* What this task involves *
In the records below, the line with "camera: 35 degrees left, 5 degrees up" opens the range and the line with "(252, 365) = (561, 276): yellow" closes it; print that range exactly and nothing else.

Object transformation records
▬▬▬

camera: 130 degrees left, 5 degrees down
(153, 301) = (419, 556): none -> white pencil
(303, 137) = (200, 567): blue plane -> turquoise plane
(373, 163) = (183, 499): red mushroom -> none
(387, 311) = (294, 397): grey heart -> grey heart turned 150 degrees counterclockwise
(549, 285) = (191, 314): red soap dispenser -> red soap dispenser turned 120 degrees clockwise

▬▬▬

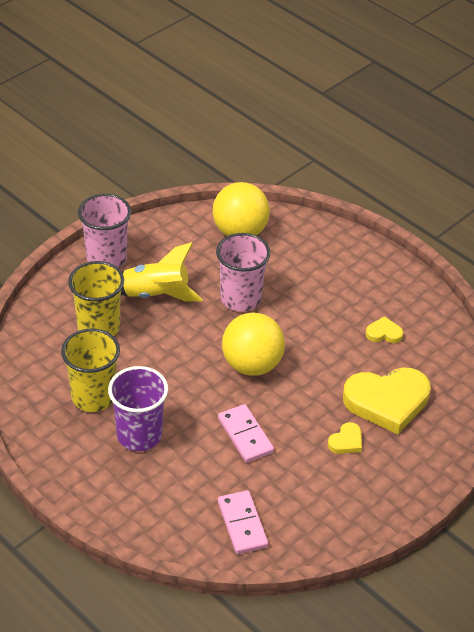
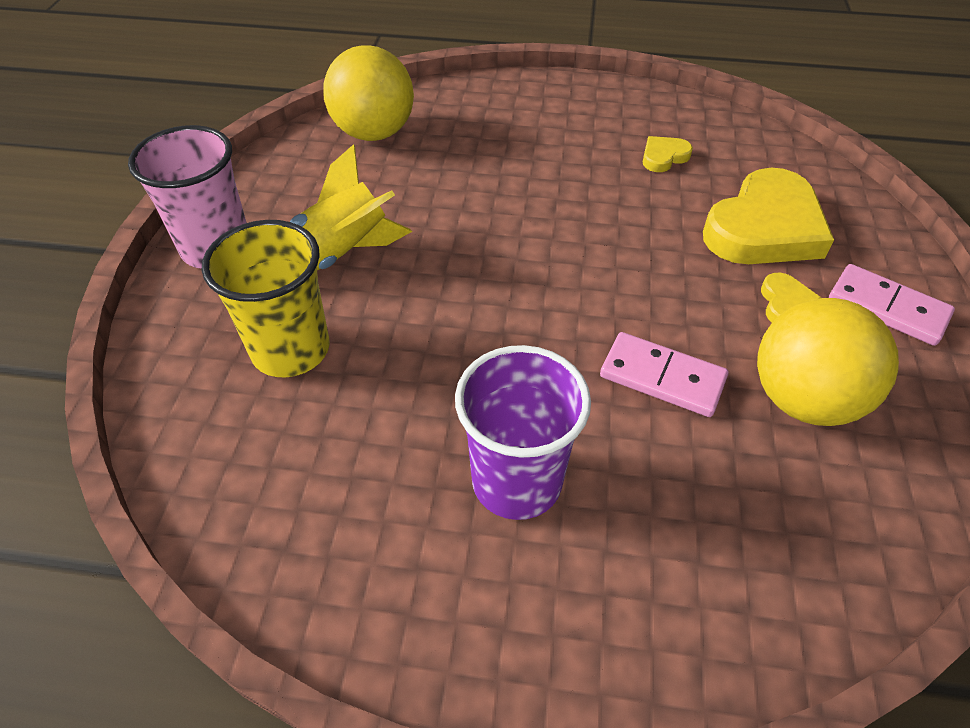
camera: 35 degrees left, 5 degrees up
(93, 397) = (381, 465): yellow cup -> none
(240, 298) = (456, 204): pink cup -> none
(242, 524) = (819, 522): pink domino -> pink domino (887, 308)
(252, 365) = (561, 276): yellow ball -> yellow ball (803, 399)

▬▬▬

* Answer to this task *
camera: 35 degrees left, 5 degrees up
(93, 397) = (381, 465): yellow cup -> none
(240, 298) = (456, 204): pink cup -> none
(242, 524) = (819, 522): pink domino -> pink domino (887, 308)
(252, 365) = (561, 276): yellow ball -> yellow ball (803, 399)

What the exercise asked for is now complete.